PROBLEM ▸ Copy the data from the line containing "Question: Can you confirm if matte" through the line containing "Question: Which point appears" word for word, with nothing else.

____ DATA EXTRACTS

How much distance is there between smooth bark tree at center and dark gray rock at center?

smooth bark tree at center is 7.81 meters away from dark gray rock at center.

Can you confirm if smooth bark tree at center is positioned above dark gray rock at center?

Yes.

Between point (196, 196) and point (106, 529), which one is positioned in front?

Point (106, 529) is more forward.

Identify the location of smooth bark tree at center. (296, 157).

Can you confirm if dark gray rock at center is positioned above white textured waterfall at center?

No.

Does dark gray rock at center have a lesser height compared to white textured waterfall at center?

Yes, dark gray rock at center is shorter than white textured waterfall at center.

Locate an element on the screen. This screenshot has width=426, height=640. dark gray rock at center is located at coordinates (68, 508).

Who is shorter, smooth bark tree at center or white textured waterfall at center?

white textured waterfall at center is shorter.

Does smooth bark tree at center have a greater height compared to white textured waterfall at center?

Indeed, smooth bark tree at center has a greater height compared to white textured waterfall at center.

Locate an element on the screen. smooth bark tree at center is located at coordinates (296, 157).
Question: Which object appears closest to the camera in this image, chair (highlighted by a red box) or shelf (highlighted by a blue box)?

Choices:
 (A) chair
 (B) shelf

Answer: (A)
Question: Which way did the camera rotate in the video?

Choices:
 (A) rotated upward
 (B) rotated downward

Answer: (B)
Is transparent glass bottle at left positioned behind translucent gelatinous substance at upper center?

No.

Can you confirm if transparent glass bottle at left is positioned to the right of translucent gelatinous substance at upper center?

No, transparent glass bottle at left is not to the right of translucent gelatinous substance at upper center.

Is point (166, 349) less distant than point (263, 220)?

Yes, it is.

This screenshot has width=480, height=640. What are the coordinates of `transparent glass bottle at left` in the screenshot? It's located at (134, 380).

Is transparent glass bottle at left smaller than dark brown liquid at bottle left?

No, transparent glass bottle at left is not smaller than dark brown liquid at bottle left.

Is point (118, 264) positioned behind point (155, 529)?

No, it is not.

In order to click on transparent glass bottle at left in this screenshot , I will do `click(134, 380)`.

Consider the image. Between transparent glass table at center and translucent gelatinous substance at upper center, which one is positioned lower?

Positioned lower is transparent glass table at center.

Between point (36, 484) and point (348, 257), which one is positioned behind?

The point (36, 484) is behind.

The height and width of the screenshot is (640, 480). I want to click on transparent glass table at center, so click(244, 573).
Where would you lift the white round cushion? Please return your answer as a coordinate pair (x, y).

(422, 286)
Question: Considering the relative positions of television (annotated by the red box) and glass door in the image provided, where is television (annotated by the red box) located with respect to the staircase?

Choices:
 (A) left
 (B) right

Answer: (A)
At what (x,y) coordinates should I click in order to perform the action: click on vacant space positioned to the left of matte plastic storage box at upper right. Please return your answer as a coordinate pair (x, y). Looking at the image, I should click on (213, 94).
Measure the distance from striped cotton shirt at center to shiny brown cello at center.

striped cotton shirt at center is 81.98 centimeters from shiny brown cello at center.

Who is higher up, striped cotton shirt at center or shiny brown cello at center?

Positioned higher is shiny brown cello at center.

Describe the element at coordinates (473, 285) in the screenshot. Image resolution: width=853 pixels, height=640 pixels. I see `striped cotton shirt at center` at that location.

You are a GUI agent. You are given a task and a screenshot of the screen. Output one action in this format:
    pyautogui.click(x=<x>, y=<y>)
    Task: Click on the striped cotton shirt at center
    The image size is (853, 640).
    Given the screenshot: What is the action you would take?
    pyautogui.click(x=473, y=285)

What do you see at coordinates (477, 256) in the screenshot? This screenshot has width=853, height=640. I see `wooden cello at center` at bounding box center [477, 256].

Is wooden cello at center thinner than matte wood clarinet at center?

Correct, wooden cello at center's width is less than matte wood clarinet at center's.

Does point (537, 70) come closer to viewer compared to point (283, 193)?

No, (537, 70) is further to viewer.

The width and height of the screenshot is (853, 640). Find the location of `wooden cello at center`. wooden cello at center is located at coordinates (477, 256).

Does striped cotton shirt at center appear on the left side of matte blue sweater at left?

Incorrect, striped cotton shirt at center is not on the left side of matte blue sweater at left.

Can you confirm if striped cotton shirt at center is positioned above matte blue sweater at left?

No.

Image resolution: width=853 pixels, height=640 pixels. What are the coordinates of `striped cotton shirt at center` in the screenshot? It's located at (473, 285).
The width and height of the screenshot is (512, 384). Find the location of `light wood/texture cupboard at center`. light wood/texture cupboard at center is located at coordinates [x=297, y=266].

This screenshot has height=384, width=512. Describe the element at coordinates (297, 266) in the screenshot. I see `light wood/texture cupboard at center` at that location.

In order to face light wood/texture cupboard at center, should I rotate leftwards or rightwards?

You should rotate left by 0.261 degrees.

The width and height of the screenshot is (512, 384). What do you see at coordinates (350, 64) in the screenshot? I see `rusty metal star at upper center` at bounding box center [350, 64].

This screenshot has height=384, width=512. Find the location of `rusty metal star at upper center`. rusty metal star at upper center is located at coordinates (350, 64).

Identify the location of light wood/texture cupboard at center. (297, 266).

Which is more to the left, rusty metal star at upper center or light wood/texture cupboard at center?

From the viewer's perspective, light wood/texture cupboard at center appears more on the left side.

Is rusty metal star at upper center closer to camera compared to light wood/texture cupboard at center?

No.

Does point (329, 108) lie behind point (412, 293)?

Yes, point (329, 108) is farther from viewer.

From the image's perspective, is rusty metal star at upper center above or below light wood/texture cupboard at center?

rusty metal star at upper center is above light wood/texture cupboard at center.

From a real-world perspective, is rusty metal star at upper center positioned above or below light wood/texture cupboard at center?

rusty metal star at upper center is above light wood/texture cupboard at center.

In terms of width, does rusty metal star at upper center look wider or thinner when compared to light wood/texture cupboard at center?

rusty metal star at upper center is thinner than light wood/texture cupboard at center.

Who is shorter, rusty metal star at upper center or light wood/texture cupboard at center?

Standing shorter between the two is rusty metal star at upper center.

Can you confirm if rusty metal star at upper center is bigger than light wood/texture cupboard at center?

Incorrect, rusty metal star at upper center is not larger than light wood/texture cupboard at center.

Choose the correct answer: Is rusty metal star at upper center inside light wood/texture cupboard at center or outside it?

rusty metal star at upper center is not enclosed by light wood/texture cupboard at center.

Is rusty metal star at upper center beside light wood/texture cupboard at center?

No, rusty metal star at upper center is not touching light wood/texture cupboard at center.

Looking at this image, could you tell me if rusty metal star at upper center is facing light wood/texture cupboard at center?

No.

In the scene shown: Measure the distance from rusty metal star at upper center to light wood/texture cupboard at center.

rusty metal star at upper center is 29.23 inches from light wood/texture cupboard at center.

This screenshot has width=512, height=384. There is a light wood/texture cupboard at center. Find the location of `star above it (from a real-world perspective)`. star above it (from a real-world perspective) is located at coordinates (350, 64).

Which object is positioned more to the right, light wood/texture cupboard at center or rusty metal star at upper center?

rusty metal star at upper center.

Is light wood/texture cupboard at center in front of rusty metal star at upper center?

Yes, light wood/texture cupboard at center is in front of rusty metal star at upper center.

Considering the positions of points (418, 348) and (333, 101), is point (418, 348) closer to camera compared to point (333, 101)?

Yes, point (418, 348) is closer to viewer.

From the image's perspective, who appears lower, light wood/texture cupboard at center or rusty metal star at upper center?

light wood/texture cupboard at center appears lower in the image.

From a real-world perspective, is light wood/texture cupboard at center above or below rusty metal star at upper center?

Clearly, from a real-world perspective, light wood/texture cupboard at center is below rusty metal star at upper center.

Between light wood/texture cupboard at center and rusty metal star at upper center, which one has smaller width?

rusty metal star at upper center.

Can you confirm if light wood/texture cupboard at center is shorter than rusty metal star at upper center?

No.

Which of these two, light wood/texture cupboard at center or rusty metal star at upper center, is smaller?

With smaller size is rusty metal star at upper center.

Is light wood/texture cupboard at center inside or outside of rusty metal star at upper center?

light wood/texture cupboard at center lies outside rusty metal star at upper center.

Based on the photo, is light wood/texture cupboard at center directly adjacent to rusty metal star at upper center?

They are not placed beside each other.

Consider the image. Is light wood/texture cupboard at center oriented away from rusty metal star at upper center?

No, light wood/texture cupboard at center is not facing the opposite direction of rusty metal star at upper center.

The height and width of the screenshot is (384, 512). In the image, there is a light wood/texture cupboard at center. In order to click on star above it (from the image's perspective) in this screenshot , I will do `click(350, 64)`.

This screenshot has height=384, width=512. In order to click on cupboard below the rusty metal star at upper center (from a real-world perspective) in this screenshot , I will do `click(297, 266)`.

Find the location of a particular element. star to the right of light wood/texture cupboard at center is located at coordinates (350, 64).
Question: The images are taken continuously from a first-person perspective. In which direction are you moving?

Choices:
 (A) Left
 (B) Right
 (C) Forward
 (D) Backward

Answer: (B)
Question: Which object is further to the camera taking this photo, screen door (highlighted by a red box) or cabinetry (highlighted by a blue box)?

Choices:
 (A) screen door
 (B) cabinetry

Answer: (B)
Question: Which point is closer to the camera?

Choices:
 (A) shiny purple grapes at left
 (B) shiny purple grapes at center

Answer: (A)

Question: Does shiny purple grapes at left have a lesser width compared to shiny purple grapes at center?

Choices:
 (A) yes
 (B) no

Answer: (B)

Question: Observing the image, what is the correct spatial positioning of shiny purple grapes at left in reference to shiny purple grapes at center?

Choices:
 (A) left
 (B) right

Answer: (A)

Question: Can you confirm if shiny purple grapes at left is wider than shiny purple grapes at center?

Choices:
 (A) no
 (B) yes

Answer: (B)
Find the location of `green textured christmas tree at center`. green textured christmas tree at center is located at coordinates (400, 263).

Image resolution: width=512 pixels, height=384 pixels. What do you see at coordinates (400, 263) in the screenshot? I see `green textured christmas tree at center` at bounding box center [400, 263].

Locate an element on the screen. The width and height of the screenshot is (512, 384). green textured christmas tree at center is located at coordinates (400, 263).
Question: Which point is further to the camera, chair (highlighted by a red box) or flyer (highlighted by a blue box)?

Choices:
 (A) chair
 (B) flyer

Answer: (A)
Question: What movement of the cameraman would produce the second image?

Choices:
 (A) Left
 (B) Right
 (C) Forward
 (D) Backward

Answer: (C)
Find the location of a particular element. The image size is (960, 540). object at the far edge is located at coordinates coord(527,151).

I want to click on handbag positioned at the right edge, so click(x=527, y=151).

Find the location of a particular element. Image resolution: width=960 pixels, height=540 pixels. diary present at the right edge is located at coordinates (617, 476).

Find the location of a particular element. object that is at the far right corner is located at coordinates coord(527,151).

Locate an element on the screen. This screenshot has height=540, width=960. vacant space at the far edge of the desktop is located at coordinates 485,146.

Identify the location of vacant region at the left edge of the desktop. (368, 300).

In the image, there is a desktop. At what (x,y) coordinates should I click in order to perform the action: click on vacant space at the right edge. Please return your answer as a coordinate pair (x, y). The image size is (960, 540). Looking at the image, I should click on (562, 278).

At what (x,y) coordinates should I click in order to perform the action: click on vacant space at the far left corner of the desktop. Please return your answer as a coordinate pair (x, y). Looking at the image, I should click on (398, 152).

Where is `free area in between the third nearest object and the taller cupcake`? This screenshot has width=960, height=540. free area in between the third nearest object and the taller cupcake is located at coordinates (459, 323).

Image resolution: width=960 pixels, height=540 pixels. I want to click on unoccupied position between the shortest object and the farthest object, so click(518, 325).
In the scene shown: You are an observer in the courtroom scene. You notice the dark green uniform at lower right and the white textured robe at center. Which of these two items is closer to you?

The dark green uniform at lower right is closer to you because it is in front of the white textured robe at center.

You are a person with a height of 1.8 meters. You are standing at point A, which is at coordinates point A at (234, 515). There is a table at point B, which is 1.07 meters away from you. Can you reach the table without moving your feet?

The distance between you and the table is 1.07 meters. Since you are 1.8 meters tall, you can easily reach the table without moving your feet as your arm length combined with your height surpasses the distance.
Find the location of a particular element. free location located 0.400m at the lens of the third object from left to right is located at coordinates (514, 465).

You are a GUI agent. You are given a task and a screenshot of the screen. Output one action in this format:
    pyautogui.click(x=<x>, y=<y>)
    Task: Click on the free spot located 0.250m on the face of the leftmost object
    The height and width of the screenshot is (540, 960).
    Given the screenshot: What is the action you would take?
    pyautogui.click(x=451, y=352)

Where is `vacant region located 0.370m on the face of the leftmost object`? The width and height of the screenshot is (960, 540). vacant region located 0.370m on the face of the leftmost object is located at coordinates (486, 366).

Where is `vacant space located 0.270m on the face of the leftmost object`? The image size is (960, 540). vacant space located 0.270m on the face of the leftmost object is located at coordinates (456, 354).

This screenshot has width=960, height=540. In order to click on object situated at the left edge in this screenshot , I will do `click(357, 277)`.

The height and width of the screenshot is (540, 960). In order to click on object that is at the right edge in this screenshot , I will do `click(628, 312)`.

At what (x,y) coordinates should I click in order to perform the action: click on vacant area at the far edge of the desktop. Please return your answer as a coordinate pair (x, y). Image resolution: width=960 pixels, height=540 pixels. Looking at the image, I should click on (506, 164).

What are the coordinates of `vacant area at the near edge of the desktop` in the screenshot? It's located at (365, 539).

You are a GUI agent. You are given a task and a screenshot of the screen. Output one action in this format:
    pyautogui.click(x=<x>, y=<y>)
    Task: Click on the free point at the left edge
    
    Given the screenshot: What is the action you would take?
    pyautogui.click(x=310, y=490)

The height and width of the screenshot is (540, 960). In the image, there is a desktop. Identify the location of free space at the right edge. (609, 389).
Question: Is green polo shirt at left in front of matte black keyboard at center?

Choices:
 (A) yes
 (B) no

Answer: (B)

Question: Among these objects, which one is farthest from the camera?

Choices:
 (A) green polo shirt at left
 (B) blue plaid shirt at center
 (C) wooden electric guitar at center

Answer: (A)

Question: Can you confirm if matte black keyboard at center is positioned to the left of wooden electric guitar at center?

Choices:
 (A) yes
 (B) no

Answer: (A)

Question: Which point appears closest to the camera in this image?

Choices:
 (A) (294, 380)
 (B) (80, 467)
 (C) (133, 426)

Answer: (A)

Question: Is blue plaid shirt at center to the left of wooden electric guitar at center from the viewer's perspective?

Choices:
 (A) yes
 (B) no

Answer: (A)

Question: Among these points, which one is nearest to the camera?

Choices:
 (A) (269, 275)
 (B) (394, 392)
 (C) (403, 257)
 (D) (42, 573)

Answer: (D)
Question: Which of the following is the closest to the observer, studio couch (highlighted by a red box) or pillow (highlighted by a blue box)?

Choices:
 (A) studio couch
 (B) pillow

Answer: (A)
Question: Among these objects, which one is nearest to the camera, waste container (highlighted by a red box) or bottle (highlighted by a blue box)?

________

EXERCISE ANSWER ▸
Question: Can you confirm if matte black keyboard at center is positioned to the left of wooden electric guitar at center?

Choices:
 (A) yes
 (B) no

Answer: (A)

Question: Which point appears closest to the camera in this image?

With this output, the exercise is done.